What the task asks:
Beginning at the line with "Target: **adipose tissue**.", output each line to the end of the listing below exactly, please.

[Data records]

|---|

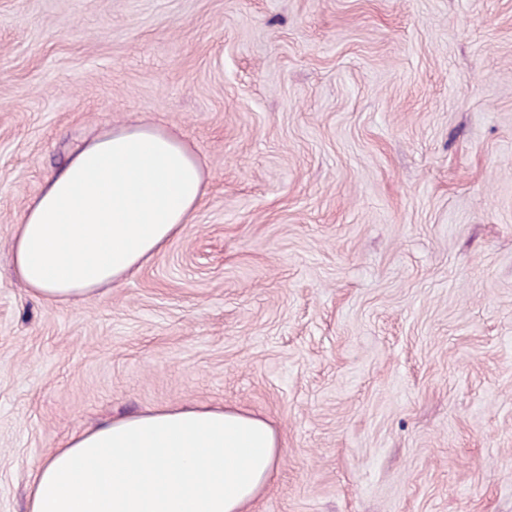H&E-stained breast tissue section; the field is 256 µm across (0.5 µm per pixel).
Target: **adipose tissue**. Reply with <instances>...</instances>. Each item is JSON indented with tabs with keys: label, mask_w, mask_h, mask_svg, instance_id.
<instances>
[{
	"label": "adipose tissue",
	"mask_w": 512,
	"mask_h": 512,
	"mask_svg": "<svg viewBox=\"0 0 512 512\" xmlns=\"http://www.w3.org/2000/svg\"><path fill=\"white\" fill-rule=\"evenodd\" d=\"M205 194L202 162L177 135L149 123L91 135L27 205L12 245L18 278L52 305L99 297L176 237ZM280 453L256 412L150 408L49 452L28 512H249Z\"/></svg>",
	"instance_id": "obj_1"
}]
</instances>
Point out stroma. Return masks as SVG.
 <instances>
[{"mask_svg": "<svg viewBox=\"0 0 512 512\" xmlns=\"http://www.w3.org/2000/svg\"><path fill=\"white\" fill-rule=\"evenodd\" d=\"M137 120L202 159L193 222L33 298L26 204ZM175 404L278 429L251 512H512V0H0V512Z\"/></svg>", "mask_w": 512, "mask_h": 512, "instance_id": "stroma-1", "label": "stroma"}]
</instances>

|---|

Written solution:
Target: **adipose tissue**. Reply with <instances>...</instances>. Each item is JSON indented with tabs with keys: label, mask_w, mask_h, mask_svg, instance_id.
<instances>
[{
	"label": "adipose tissue",
	"mask_w": 512,
	"mask_h": 512,
	"mask_svg": "<svg viewBox=\"0 0 512 512\" xmlns=\"http://www.w3.org/2000/svg\"><path fill=\"white\" fill-rule=\"evenodd\" d=\"M205 194L202 162L177 135L149 123L91 135L27 205L12 245L18 278L52 305L99 297L176 237ZM280 453L256 412L150 408L49 452L28 512H249Z\"/></svg>",
	"instance_id": "obj_1"
}]
</instances>
Point out stroma. Return masks as SVG.
 <instances>
[{"mask_svg": "<svg viewBox=\"0 0 512 512\" xmlns=\"http://www.w3.org/2000/svg\"><path fill=\"white\" fill-rule=\"evenodd\" d=\"M137 120L202 159L193 222L33 298L26 204ZM175 404L278 429L251 512H512V0H0V512Z\"/></svg>", "mask_w": 512, "mask_h": 512, "instance_id": "stroma-1", "label": "stroma"}]
</instances>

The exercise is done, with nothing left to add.